Please convert every line of the listing below into a JSON list of strings, one string per line, with blank lines skipped. Leave the pictures out of the answer.

▬▬▬▬▬▬

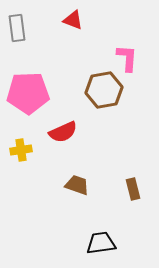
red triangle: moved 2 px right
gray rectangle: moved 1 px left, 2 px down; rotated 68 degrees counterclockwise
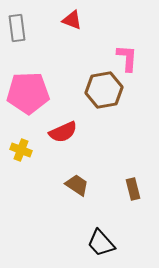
red triangle: moved 1 px left
yellow cross: rotated 30 degrees clockwise
brown trapezoid: rotated 15 degrees clockwise
black trapezoid: rotated 124 degrees counterclockwise
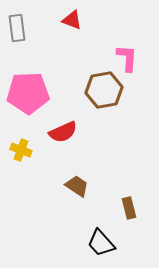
brown trapezoid: moved 1 px down
brown rectangle: moved 4 px left, 19 px down
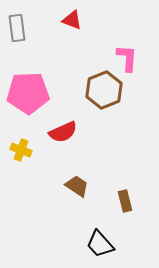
brown hexagon: rotated 12 degrees counterclockwise
brown rectangle: moved 4 px left, 7 px up
black trapezoid: moved 1 px left, 1 px down
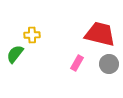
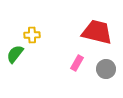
red trapezoid: moved 3 px left, 2 px up
gray circle: moved 3 px left, 5 px down
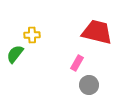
gray circle: moved 17 px left, 16 px down
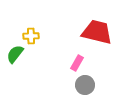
yellow cross: moved 1 px left, 1 px down
gray circle: moved 4 px left
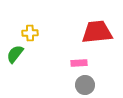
red trapezoid: rotated 20 degrees counterclockwise
yellow cross: moved 1 px left, 3 px up
pink rectangle: moved 2 px right; rotated 56 degrees clockwise
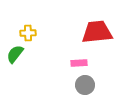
yellow cross: moved 2 px left
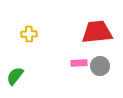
yellow cross: moved 1 px right, 1 px down
green semicircle: moved 22 px down
gray circle: moved 15 px right, 19 px up
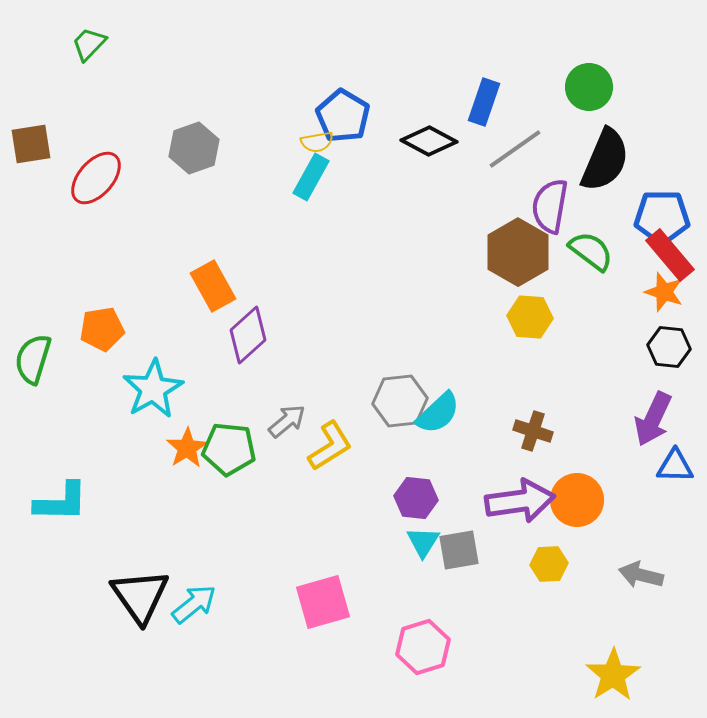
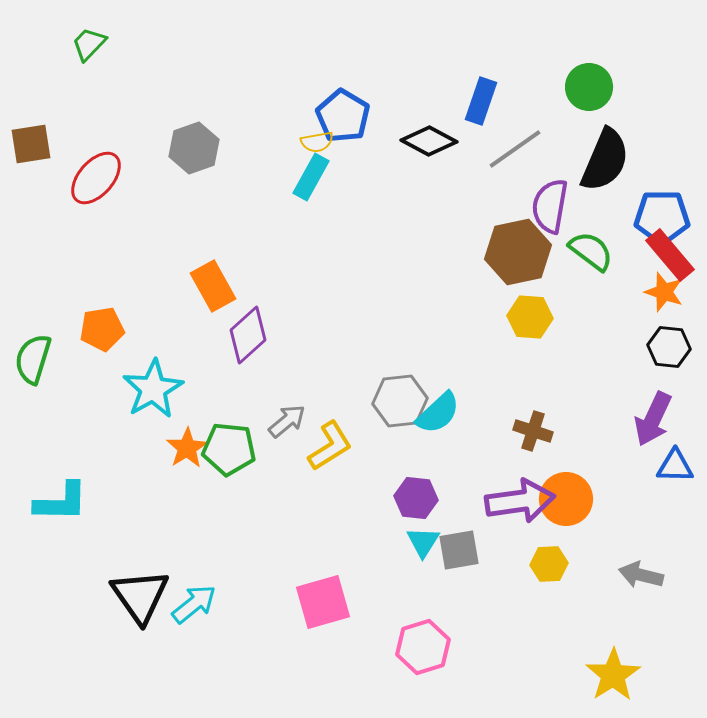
blue rectangle at (484, 102): moved 3 px left, 1 px up
brown hexagon at (518, 252): rotated 18 degrees clockwise
orange circle at (577, 500): moved 11 px left, 1 px up
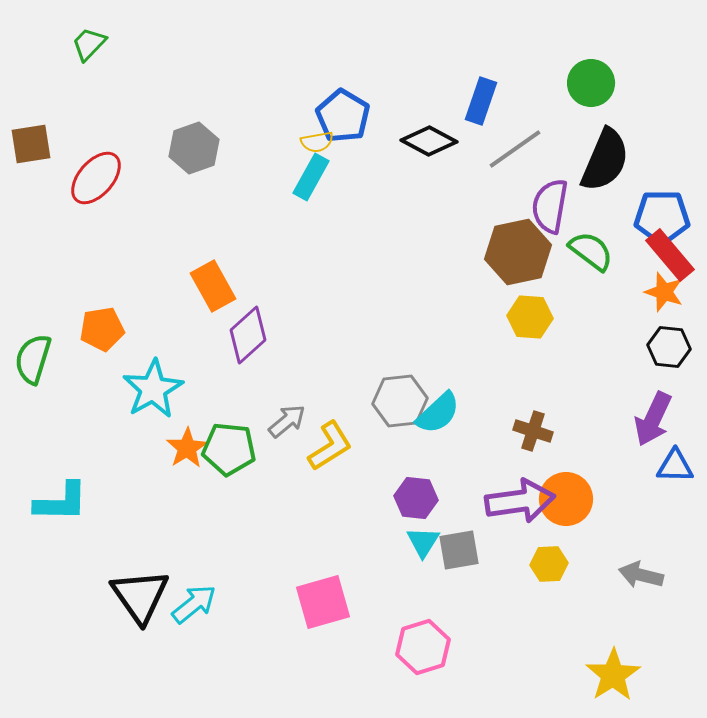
green circle at (589, 87): moved 2 px right, 4 px up
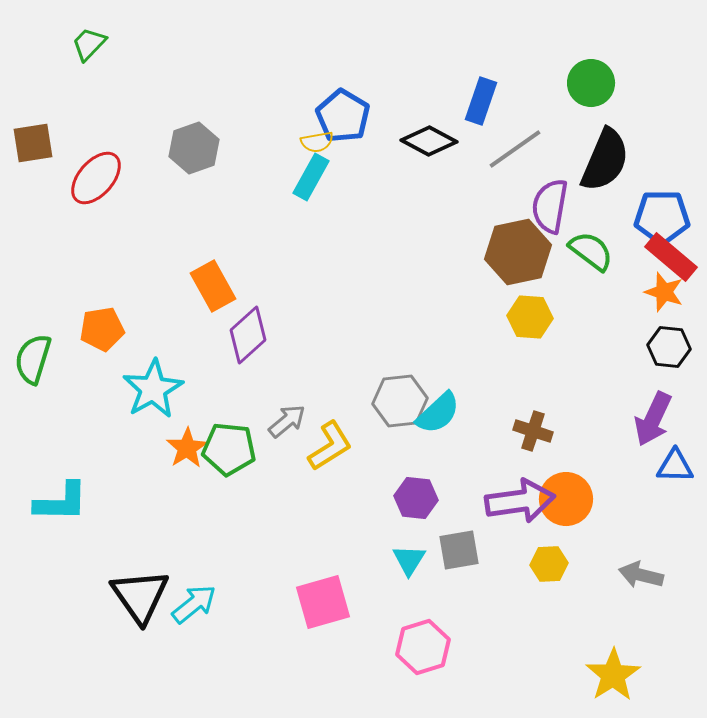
brown square at (31, 144): moved 2 px right, 1 px up
red rectangle at (670, 255): moved 1 px right, 2 px down; rotated 10 degrees counterclockwise
cyan triangle at (423, 542): moved 14 px left, 18 px down
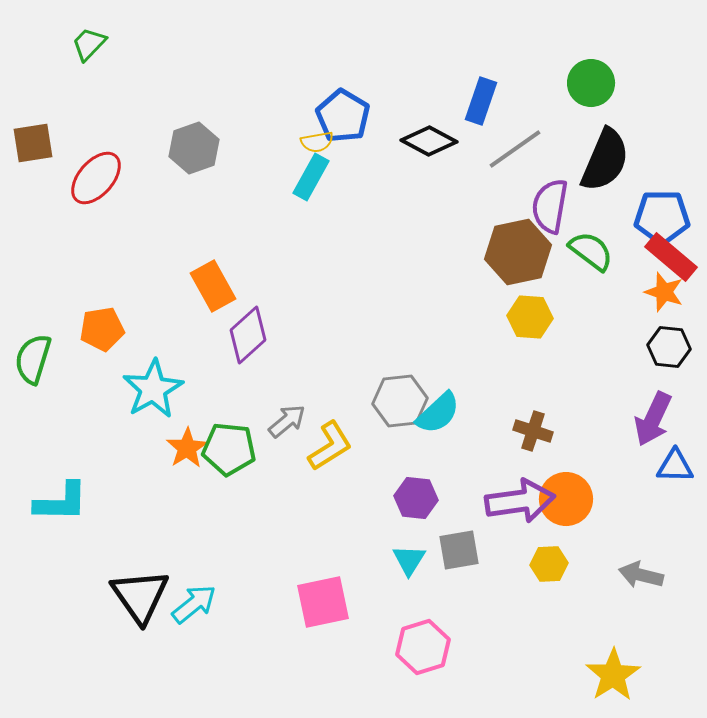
pink square at (323, 602): rotated 4 degrees clockwise
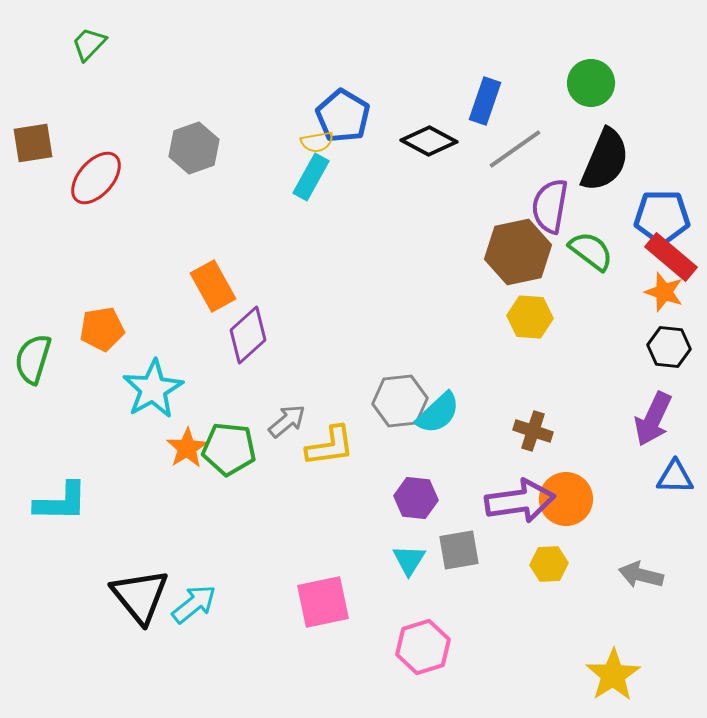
blue rectangle at (481, 101): moved 4 px right
yellow L-shape at (330, 446): rotated 24 degrees clockwise
blue triangle at (675, 466): moved 11 px down
black triangle at (140, 596): rotated 4 degrees counterclockwise
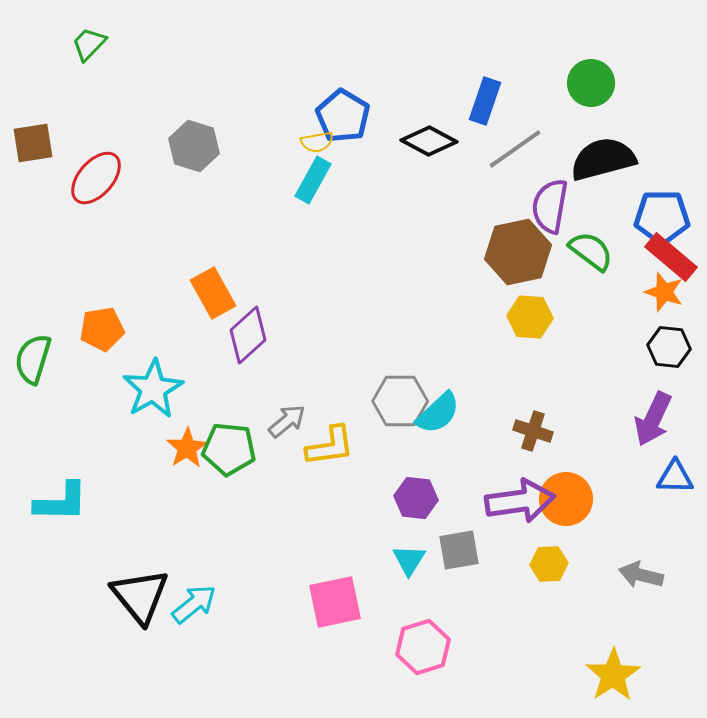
gray hexagon at (194, 148): moved 2 px up; rotated 24 degrees counterclockwise
black semicircle at (605, 160): moved 2 px left, 1 px up; rotated 128 degrees counterclockwise
cyan rectangle at (311, 177): moved 2 px right, 3 px down
orange rectangle at (213, 286): moved 7 px down
gray hexagon at (400, 401): rotated 6 degrees clockwise
pink square at (323, 602): moved 12 px right
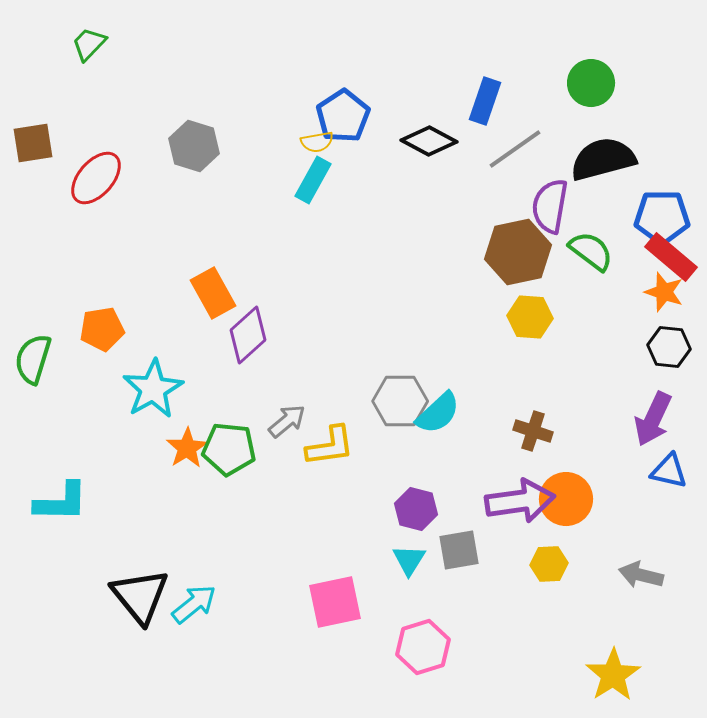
blue pentagon at (343, 116): rotated 8 degrees clockwise
blue triangle at (675, 477): moved 6 px left, 6 px up; rotated 12 degrees clockwise
purple hexagon at (416, 498): moved 11 px down; rotated 9 degrees clockwise
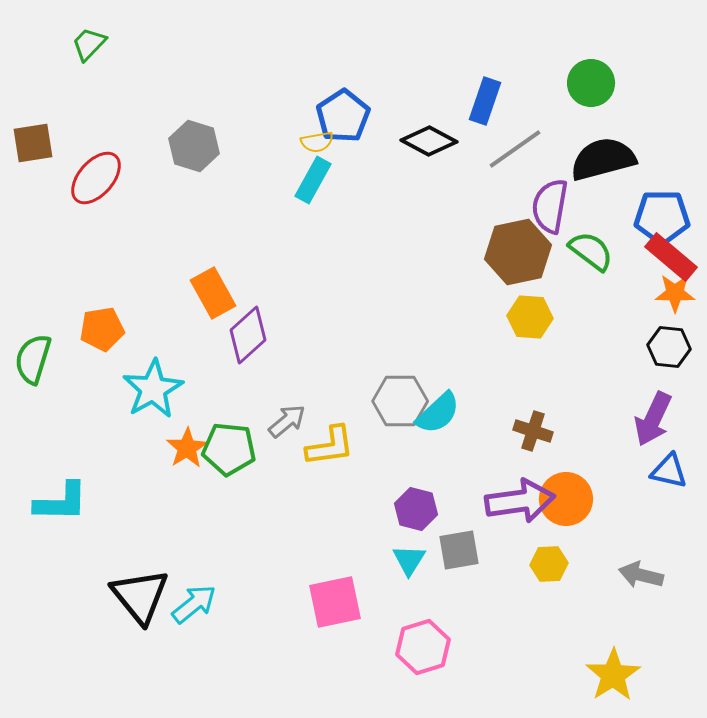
orange star at (664, 292): moved 11 px right, 1 px down; rotated 18 degrees counterclockwise
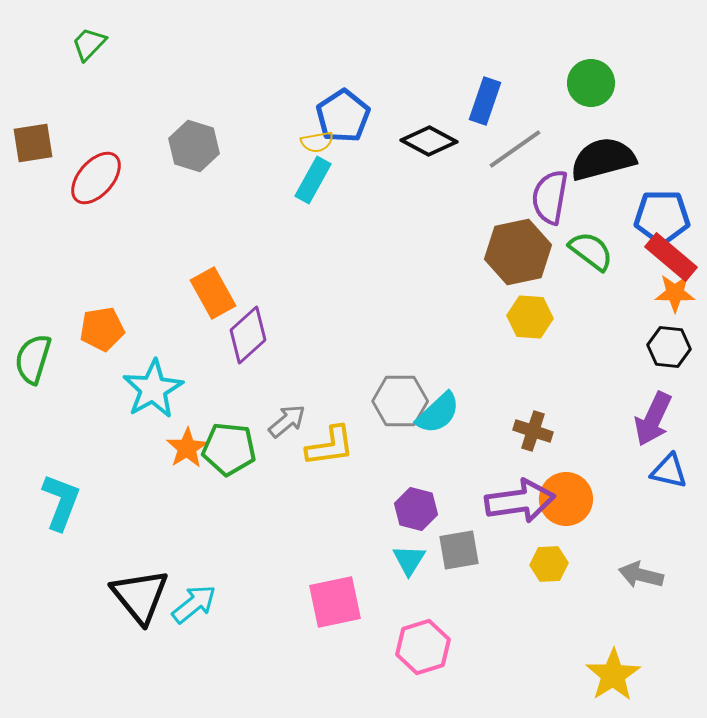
purple semicircle at (550, 206): moved 9 px up
cyan L-shape at (61, 502): rotated 70 degrees counterclockwise
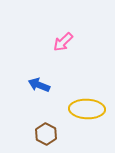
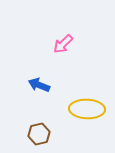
pink arrow: moved 2 px down
brown hexagon: moved 7 px left; rotated 20 degrees clockwise
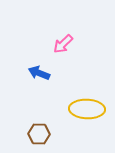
blue arrow: moved 12 px up
brown hexagon: rotated 15 degrees clockwise
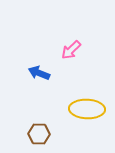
pink arrow: moved 8 px right, 6 px down
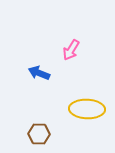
pink arrow: rotated 15 degrees counterclockwise
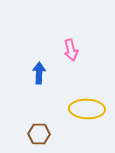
pink arrow: rotated 45 degrees counterclockwise
blue arrow: rotated 70 degrees clockwise
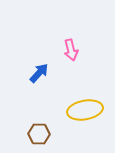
blue arrow: rotated 40 degrees clockwise
yellow ellipse: moved 2 px left, 1 px down; rotated 12 degrees counterclockwise
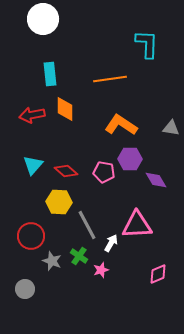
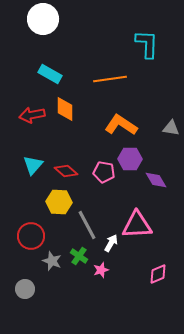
cyan rectangle: rotated 55 degrees counterclockwise
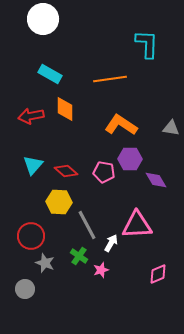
red arrow: moved 1 px left, 1 px down
gray star: moved 7 px left, 2 px down
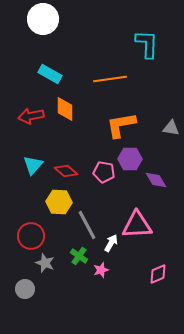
orange L-shape: rotated 44 degrees counterclockwise
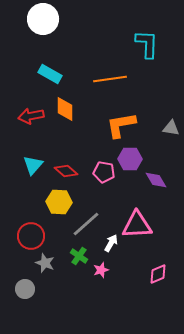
gray line: moved 1 px left, 1 px up; rotated 76 degrees clockwise
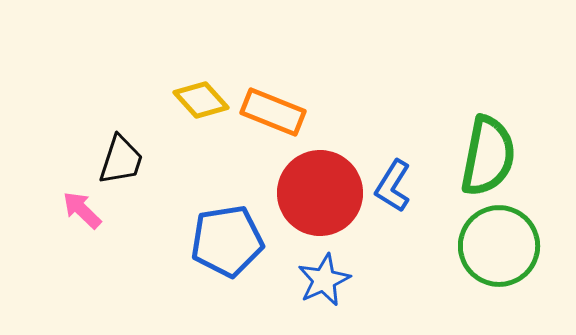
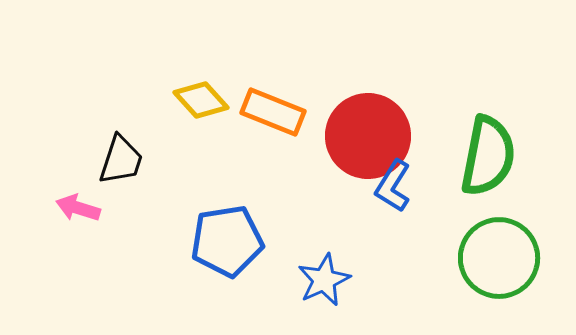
red circle: moved 48 px right, 57 px up
pink arrow: moved 4 px left, 2 px up; rotated 27 degrees counterclockwise
green circle: moved 12 px down
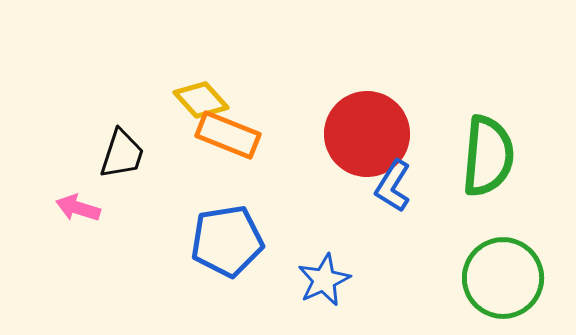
orange rectangle: moved 45 px left, 23 px down
red circle: moved 1 px left, 2 px up
green semicircle: rotated 6 degrees counterclockwise
black trapezoid: moved 1 px right, 6 px up
green circle: moved 4 px right, 20 px down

▬▬▬▬▬▬

ANSWER TO THIS PROBLEM:
[
  "red triangle: moved 2 px right",
  "gray rectangle: moved 1 px left, 2 px down; rotated 68 degrees counterclockwise",
  "red triangle: moved 1 px left",
  "yellow cross: rotated 30 degrees clockwise",
  "brown trapezoid: rotated 15 degrees clockwise",
  "black trapezoid: rotated 124 degrees counterclockwise",
  "brown trapezoid: moved 1 px down",
  "brown rectangle: moved 4 px left, 19 px down",
  "brown hexagon: rotated 12 degrees counterclockwise",
  "brown rectangle: moved 4 px left, 7 px up",
  "black trapezoid: moved 1 px left, 1 px down",
  "red trapezoid: moved 3 px left, 2 px up",
  "gray circle: moved 3 px left, 5 px down",
  "gray circle: moved 17 px left, 16 px down",
  "yellow cross: moved 1 px left, 1 px down",
  "gray circle: moved 4 px left",
  "red trapezoid: rotated 20 degrees counterclockwise",
  "yellow cross: moved 1 px left, 3 px up",
  "pink rectangle: moved 2 px right; rotated 56 degrees clockwise",
  "yellow cross: moved 2 px left",
  "yellow cross: moved 1 px right, 1 px down",
  "green semicircle: moved 22 px down",
  "gray circle: moved 15 px right, 19 px up",
  "blue rectangle at (484, 102): moved 3 px left, 1 px up",
  "brown hexagon at (518, 252): rotated 18 degrees clockwise",
  "orange circle at (577, 500): moved 11 px left, 1 px up",
  "green circle at (589, 87): moved 2 px right, 4 px up",
  "brown square at (31, 144): moved 2 px right, 1 px up",
  "red rectangle at (670, 255): moved 1 px right, 2 px down; rotated 10 degrees counterclockwise",
  "cyan triangle at (423, 542): moved 14 px left, 18 px down",
  "pink square at (323, 602): rotated 4 degrees clockwise",
  "blue rectangle at (481, 101): moved 4 px right",
  "yellow L-shape at (330, 446): rotated 24 degrees clockwise",
  "blue triangle at (675, 466): moved 11 px down",
  "black triangle at (140, 596): rotated 4 degrees counterclockwise",
  "gray hexagon at (194, 148): moved 2 px up; rotated 24 degrees counterclockwise",
  "black semicircle at (605, 160): moved 2 px left, 1 px up; rotated 128 degrees counterclockwise",
  "cyan rectangle at (311, 177): moved 2 px right, 3 px down",
  "orange rectangle at (213, 286): moved 7 px down",
  "gray hexagon at (400, 401): rotated 6 degrees clockwise",
  "pink square at (323, 602): moved 12 px right",
  "blue pentagon at (343, 116): rotated 8 degrees clockwise",
  "blue triangle at (675, 477): moved 6 px left, 6 px up; rotated 12 degrees clockwise",
  "purple hexagon at (416, 498): moved 11 px down; rotated 9 degrees clockwise",
  "orange star at (664, 292): moved 11 px right, 1 px down; rotated 18 degrees counterclockwise",
  "purple semicircle at (550, 206): moved 9 px up",
  "cyan L-shape at (61, 502): rotated 70 degrees counterclockwise",
  "pink arrow: moved 2 px down",
  "brown hexagon: moved 7 px left; rotated 20 degrees clockwise",
  "blue arrow: moved 12 px up",
  "brown hexagon: rotated 15 degrees clockwise",
  "pink arrow: moved 8 px right, 6 px down",
  "pink arrow: rotated 15 degrees counterclockwise",
  "pink arrow: rotated 45 degrees counterclockwise",
  "blue arrow: rotated 70 degrees clockwise",
  "blue arrow: rotated 40 degrees clockwise",
  "yellow ellipse: moved 2 px left, 1 px down; rotated 12 degrees counterclockwise",
  "cyan rectangle: rotated 55 degrees counterclockwise",
  "red arrow: moved 1 px left, 1 px down",
  "gray star: moved 7 px left, 2 px down",
  "orange L-shape: rotated 44 degrees counterclockwise",
  "gray line: moved 1 px left, 1 px up; rotated 76 degrees clockwise",
  "red circle: moved 48 px right, 57 px up",
  "pink arrow: moved 4 px left, 2 px up; rotated 27 degrees counterclockwise",
  "green circle: moved 12 px down",
  "orange rectangle: moved 45 px left, 23 px down",
  "red circle: moved 1 px left, 2 px up",
  "green semicircle: rotated 6 degrees counterclockwise",
  "black trapezoid: moved 1 px right, 6 px up",
  "green circle: moved 4 px right, 20 px down"
]